• BRIEF:
In the output, include exactly the lines from the beginning of the records up to and including the one that contains "purple hexagon: (359, 668)", and leave out the pictures.

• Dataset entries:
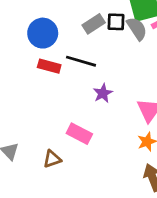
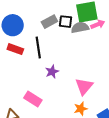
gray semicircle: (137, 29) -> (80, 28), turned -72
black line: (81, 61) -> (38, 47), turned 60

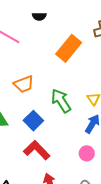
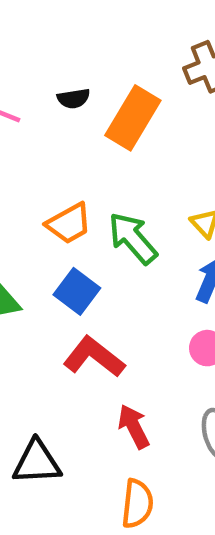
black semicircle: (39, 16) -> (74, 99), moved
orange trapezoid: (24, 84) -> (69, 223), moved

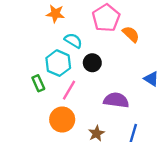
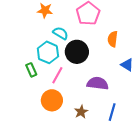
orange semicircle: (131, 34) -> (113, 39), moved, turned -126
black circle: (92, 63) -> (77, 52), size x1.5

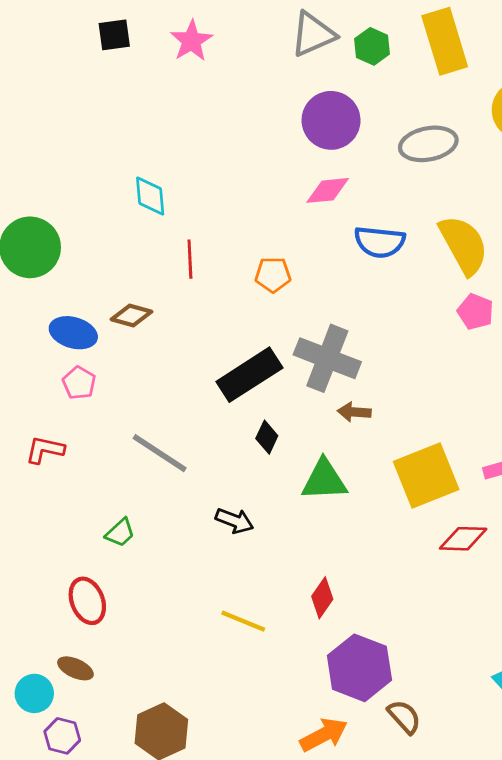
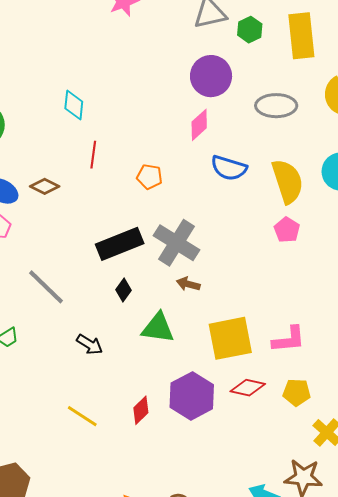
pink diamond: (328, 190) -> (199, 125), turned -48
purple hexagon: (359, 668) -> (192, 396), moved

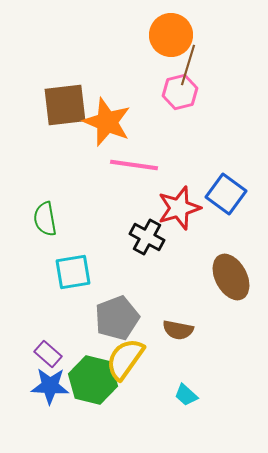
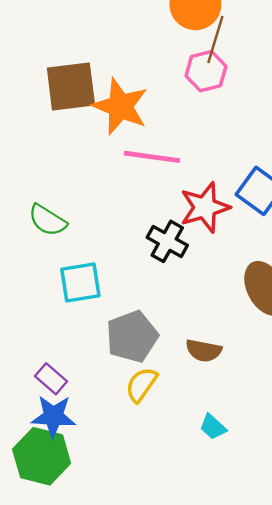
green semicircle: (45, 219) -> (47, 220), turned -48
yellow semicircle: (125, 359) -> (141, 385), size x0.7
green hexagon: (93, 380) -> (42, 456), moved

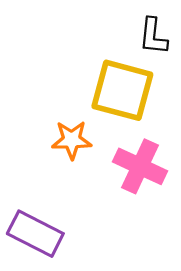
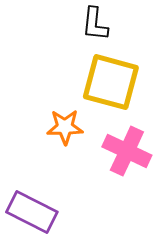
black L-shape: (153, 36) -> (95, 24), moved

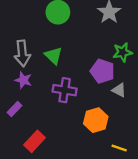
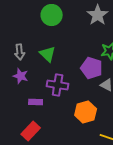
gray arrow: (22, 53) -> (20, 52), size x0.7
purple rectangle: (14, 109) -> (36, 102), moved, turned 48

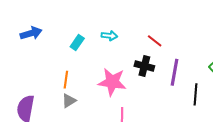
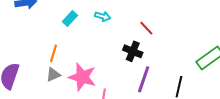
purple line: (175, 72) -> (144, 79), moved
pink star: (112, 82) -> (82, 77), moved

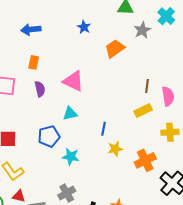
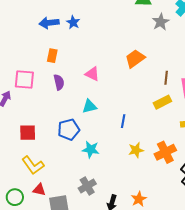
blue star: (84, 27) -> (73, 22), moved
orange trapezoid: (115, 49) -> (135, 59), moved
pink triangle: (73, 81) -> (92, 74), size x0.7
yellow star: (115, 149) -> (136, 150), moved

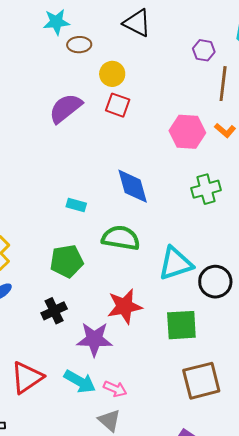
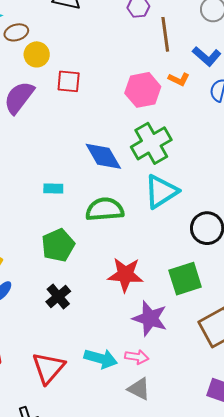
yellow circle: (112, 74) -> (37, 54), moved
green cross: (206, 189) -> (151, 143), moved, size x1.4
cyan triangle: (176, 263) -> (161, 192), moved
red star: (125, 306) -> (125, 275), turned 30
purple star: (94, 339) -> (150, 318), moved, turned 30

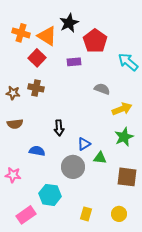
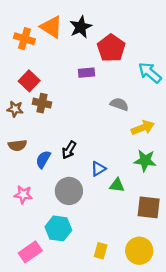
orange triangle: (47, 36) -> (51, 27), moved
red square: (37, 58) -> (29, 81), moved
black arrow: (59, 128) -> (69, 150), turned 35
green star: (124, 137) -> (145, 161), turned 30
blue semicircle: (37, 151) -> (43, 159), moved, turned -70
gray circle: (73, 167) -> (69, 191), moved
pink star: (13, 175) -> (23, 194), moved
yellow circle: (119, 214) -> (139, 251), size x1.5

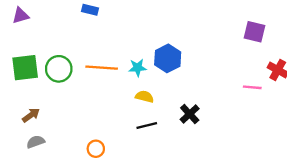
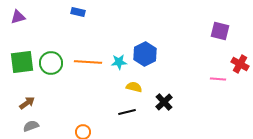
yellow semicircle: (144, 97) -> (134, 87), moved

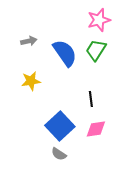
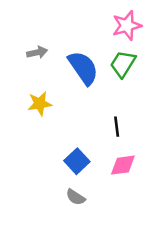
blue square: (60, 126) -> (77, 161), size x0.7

• SOLVED EXERCISE:
gray semicircle: (137, 29) -> (80, 28), turned -72
black line: (81, 61) -> (38, 47), turned 60

black semicircle: (39, 16) -> (74, 99), moved
orange trapezoid: (24, 84) -> (69, 223), moved

orange semicircle: (131, 34) -> (113, 39), moved, turned -126
black circle: (92, 63) -> (77, 52), size x1.5

pink diamond: (328, 190) -> (199, 125), turned -48
purple hexagon: (359, 668) -> (192, 396), moved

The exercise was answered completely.